▶ PROBLEM REQUIREMENTS: Each line of data below must be printed exactly as written, with any pictures removed.

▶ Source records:
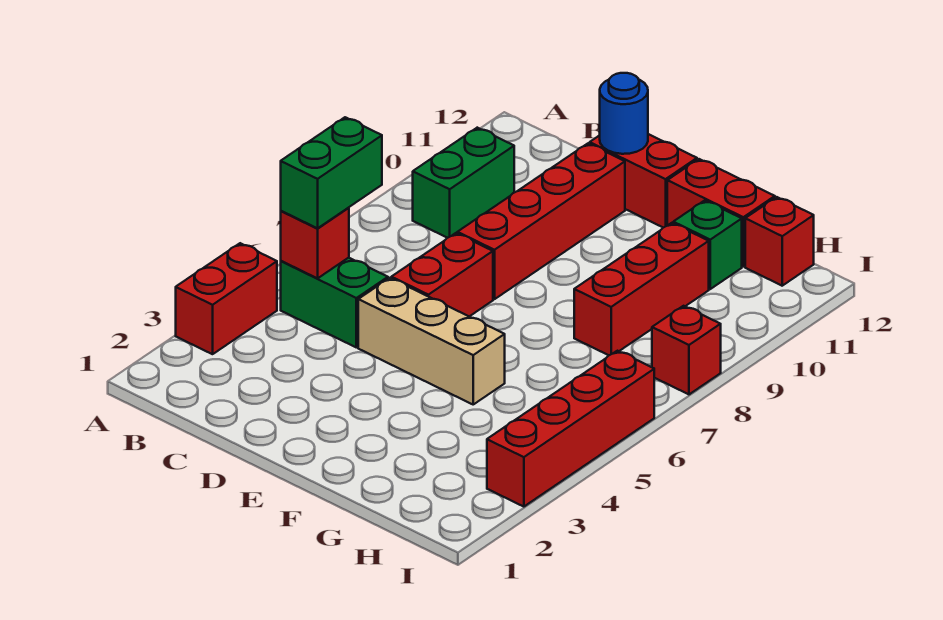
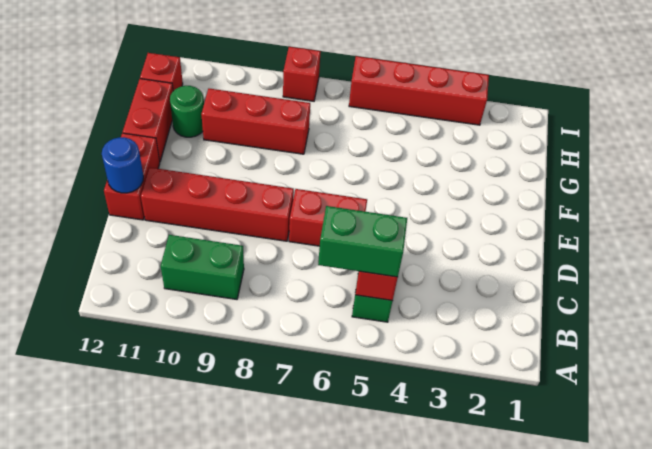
red brick A3:A4 level 1 -> none
tan brick D5:F5 level 1 -> none
green brick G11 level 1 -> green round brick G11 level 1

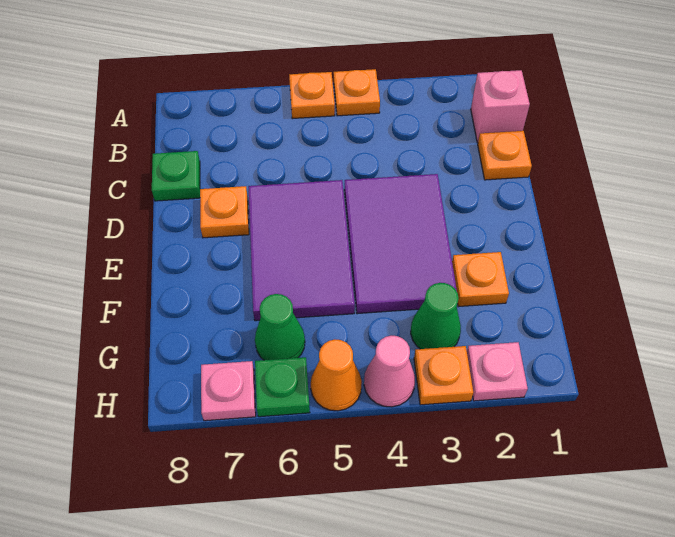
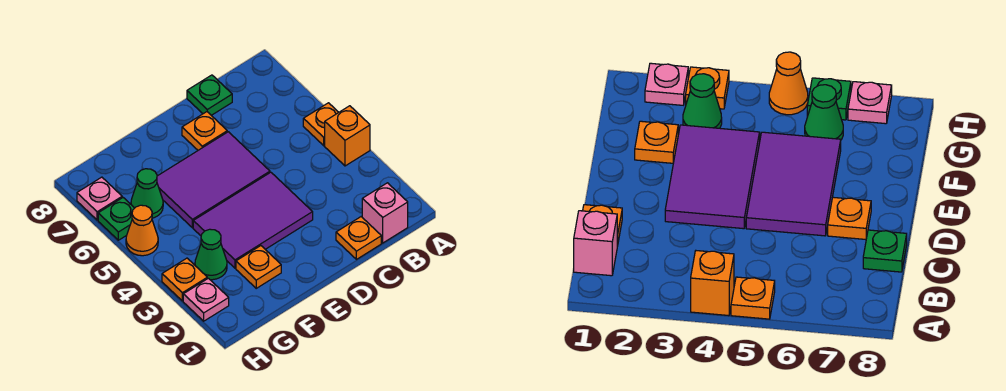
orange plate A4 level 1 -> orange brick A4 level 1
pink cone H4 level 1 -> none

▶ EXPECTED ANSWER:
red brick A3:A4 level 1 -> none
tan brick D5:F5 level 1 -> none
green brick G11 level 1 -> green round brick G11 level 1

orange plate A4 level 1 -> orange brick A4 level 1
pink cone H4 level 1 -> none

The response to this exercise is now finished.